(Records from a data source)
»»

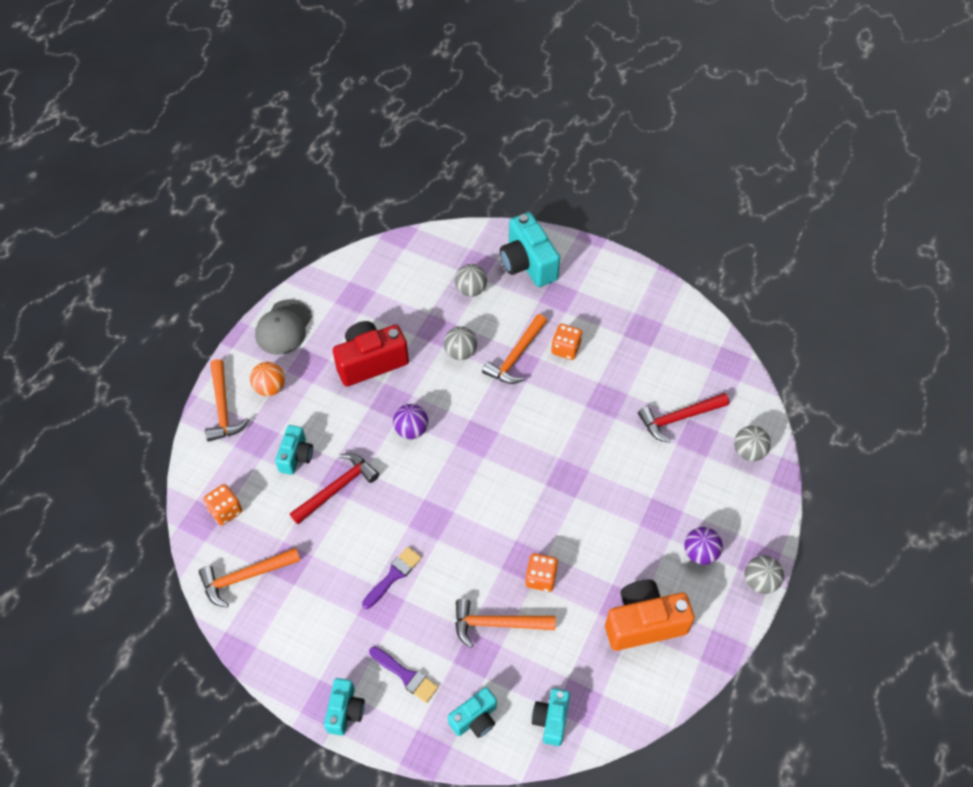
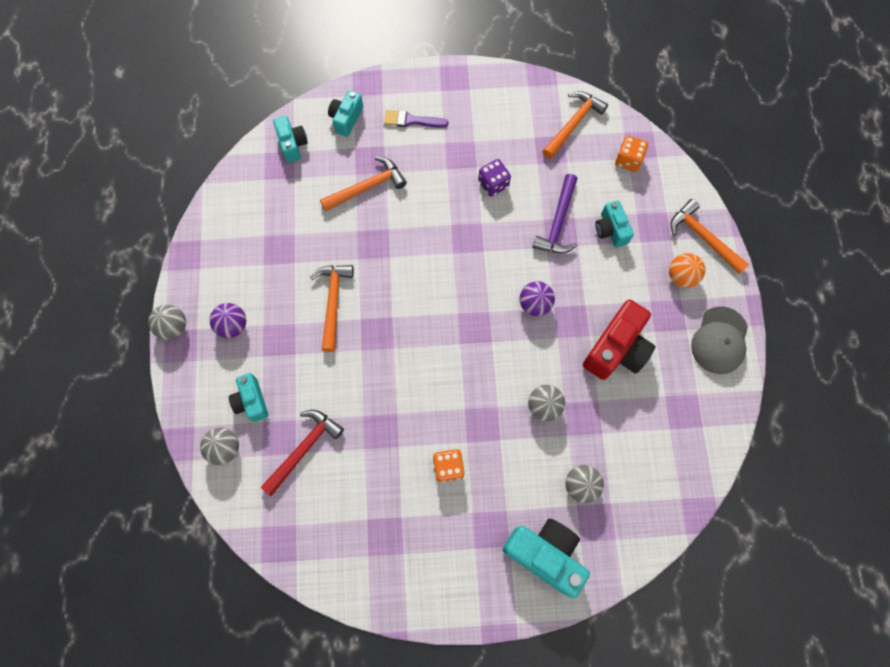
camera: 150 degrees right, 15 degrees up
(284, 327) = (719, 340): grey cap -> grey cap turned 150 degrees counterclockwise
(337, 488) = (558, 222): red hammer -> purple hammer
(345, 711) = (438, 79): turquoise camera -> turquoise camera (251, 401)
(370, 558) = (493, 184): none -> purple dice
(393, 575) = (466, 180): purple brush -> none
(516, 356) = (490, 431): orange hammer -> orange hammer (333, 302)
(540, 578) = (353, 237): orange dice -> none
(644, 623) = (255, 245): orange camera -> none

««

Task item
Read the data above and pull out each line that holds the string "camera".

Written answer
camera: 150 degrees right, 15 degrees up
(345, 711) = (438, 79): turquoise camera -> turquoise camera (251, 401)
(644, 623) = (255, 245): orange camera -> none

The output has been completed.